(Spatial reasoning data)
══════════
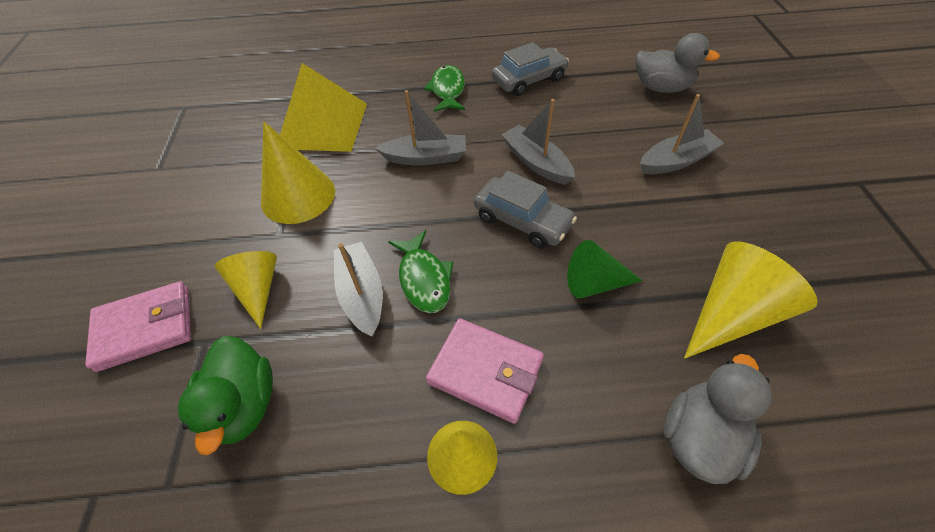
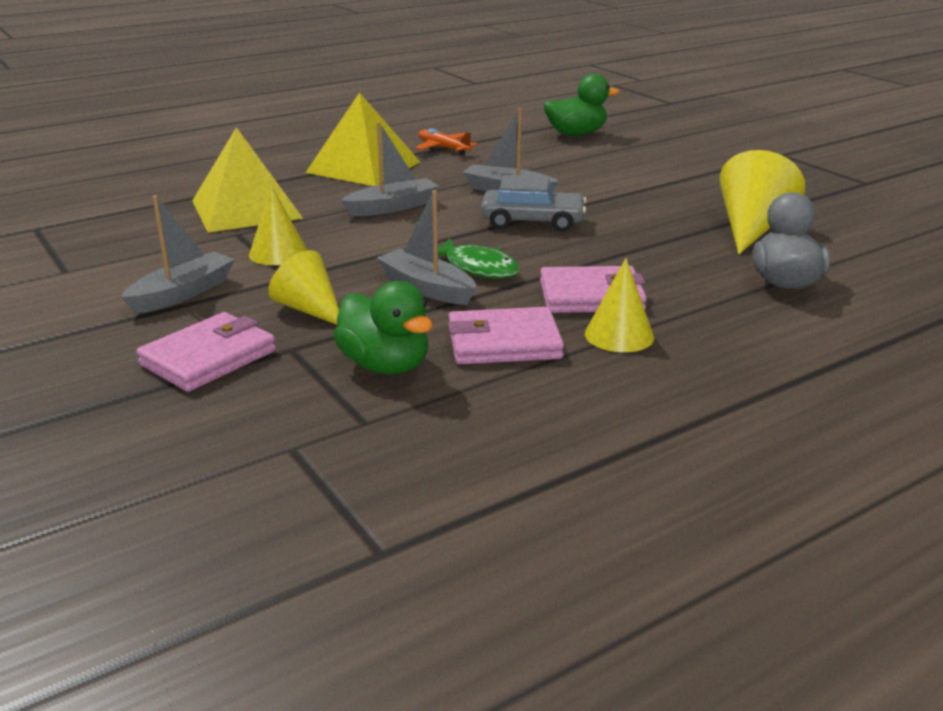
camera: 30 degrees left, 25 degrees down
yellow cone [261,121,335,224] -> yellow cone [249,185,307,265], size x0.65
green fish [424,65,465,112] -> yellow pyramid [305,92,420,186]
grey car [492,42,569,96] -> orange plane [415,128,478,155]
green cone [567,240,643,299] -> none
grey duck [635,33,720,93] -> green duck [544,74,620,136]
grey boat [640,94,724,174] -> grey boat moved to [121,195,235,314]
none -> pink wallet [448,307,564,364]

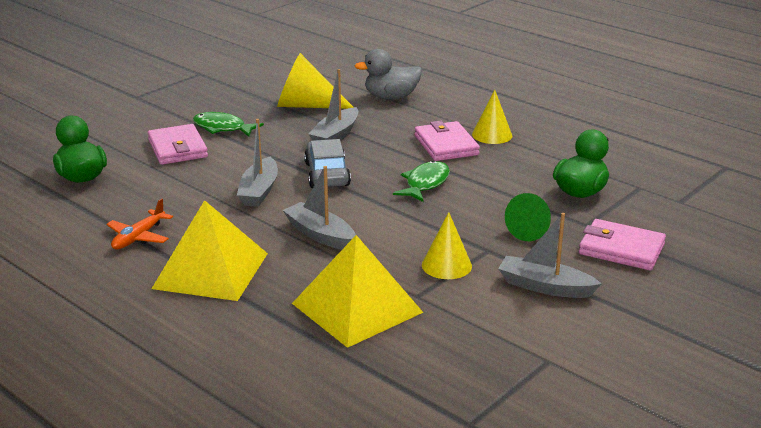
camera: 105 degrees left, 0 degrees up
yellow cone [268,250,339,325] -> green cone [505,193,551,241]
grey boat [377,190,476,305] -> grey boat moved to [308,69,358,141]
pink wallet [448,307,564,364] -> pink wallet moved to [148,124,208,165]
none -> green fish [193,112,264,137]

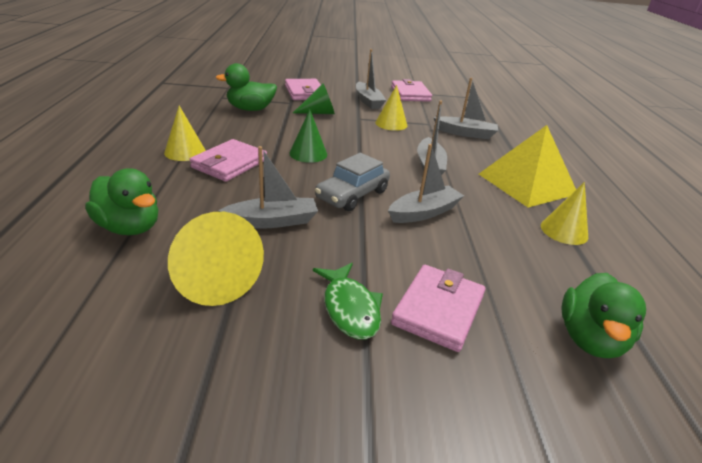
camera: 135 degrees left, 5 degrees up
orange plane [106,198,173,249] -> yellow cone [541,182,588,245]
yellow pyramid [292,235,424,348] -> grey boat [433,78,498,139]
grey duck [354,49,422,100] -> green duck [85,168,158,235]
green fish [393,161,450,202] -> green cone [289,109,327,163]
none -> pink wallet [391,79,432,102]

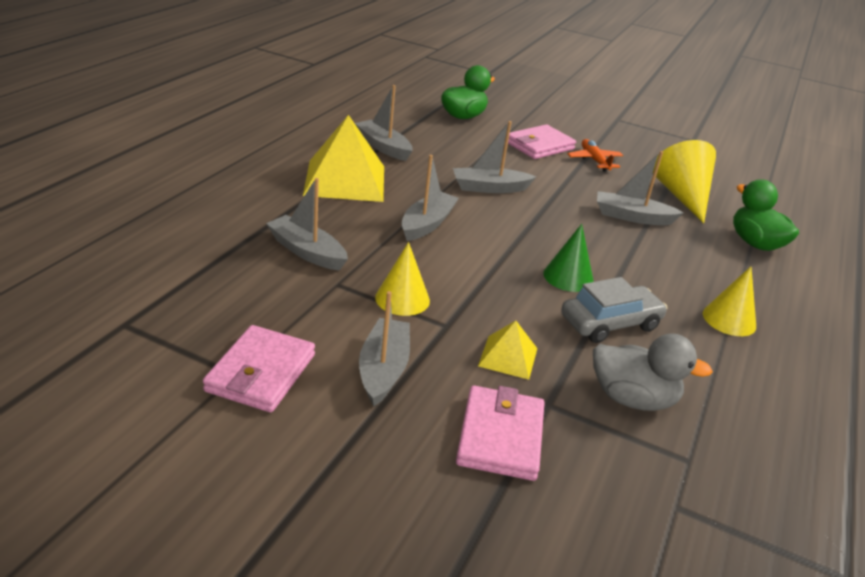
camera: 155 degrees left, 0 degrees up
pink wallet [190,139,267,182] -> none
green duck [216,63,277,111] -> grey duck [593,333,713,411]
green cone [293,84,335,114] -> yellow pyramid [478,321,537,380]
green fish [313,263,383,340] -> orange plane [568,139,623,171]
grey car [315,153,390,211] -> grey car moved to [561,277,667,343]
yellow cone [541,182,588,245] -> grey boat [355,85,413,161]

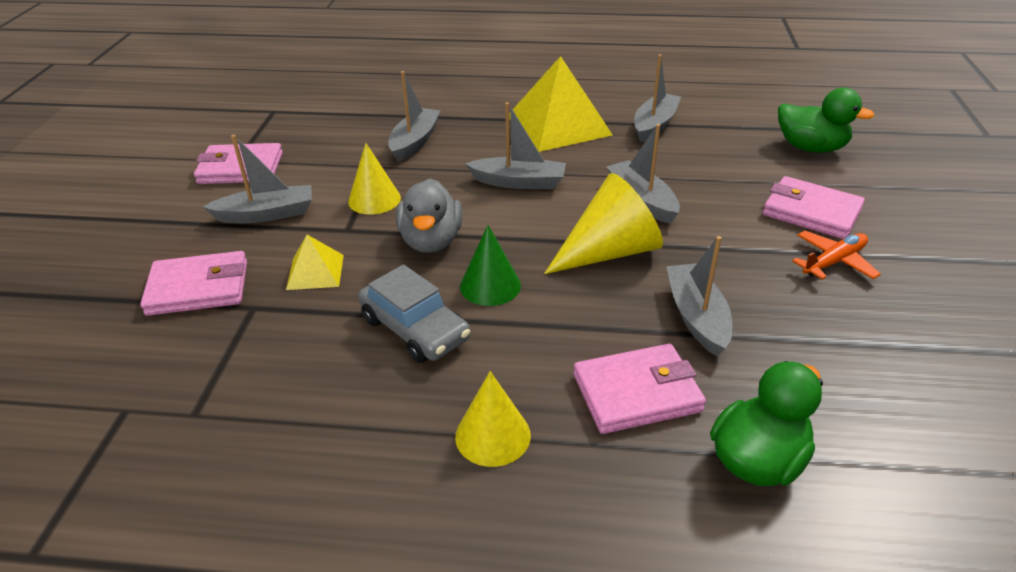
camera: 75 degrees right, 5 degrees up
grey duck [593,333,713,411] -> grey duck moved to [396,179,463,253]
yellow cone [653,140,716,223] -> yellow cone moved to [544,173,663,274]
none -> pink wallet [573,344,706,434]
══════════
_Activity_. The records above need to be restated word for word, with the pictures left out.

_Your response_.
camera: 30 degrees left, 25 degrees down
yellow cone [261,121,335,224] -> yellow cone [249,185,307,265], size x0.65
green fish [424,65,465,112] -> yellow pyramid [305,92,420,186]
grey car [492,42,569,96] -> orange plane [415,128,478,155]
green cone [567,240,643,299] -> none
grey duck [635,33,720,93] -> green duck [544,74,620,136]
grey boat [640,94,724,174] -> grey boat moved to [121,195,235,314]
none -> pink wallet [448,307,564,364]

camera: 105 degrees left, 0 degrees up
yellow cone [268,250,339,325] -> green cone [505,193,551,241]
grey boat [377,190,476,305] -> grey boat moved to [308,69,358,141]
pink wallet [448,307,564,364] -> pink wallet moved to [148,124,208,165]
none -> green fish [193,112,264,137]

camera: 135 degrees left, 5 degrees up
orange plane [106,198,173,249] -> yellow cone [541,182,588,245]
yellow pyramid [292,235,424,348] -> grey boat [433,78,498,139]
grey duck [354,49,422,100] -> green duck [85,168,158,235]
green fish [393,161,450,202] -> green cone [289,109,327,163]
none -> pink wallet [391,79,432,102]

camera: 155 degrees left, 0 degrees up
pink wallet [190,139,267,182] -> none
green duck [216,63,277,111] -> grey duck [593,333,713,411]
green cone [293,84,335,114] -> yellow pyramid [478,321,537,380]
green fish [313,263,383,340] -> orange plane [568,139,623,171]
grey car [315,153,390,211] -> grey car moved to [561,277,667,343]
yellow cone [541,182,588,245] -> grey boat [355,85,413,161]

camera: 75 degrees right, 5 degrees up
grey duck [593,333,713,411] -> grey duck moved to [396,179,463,253]
yellow cone [653,140,716,223] -> yellow cone moved to [544,173,663,274]
none -> pink wallet [573,344,706,434]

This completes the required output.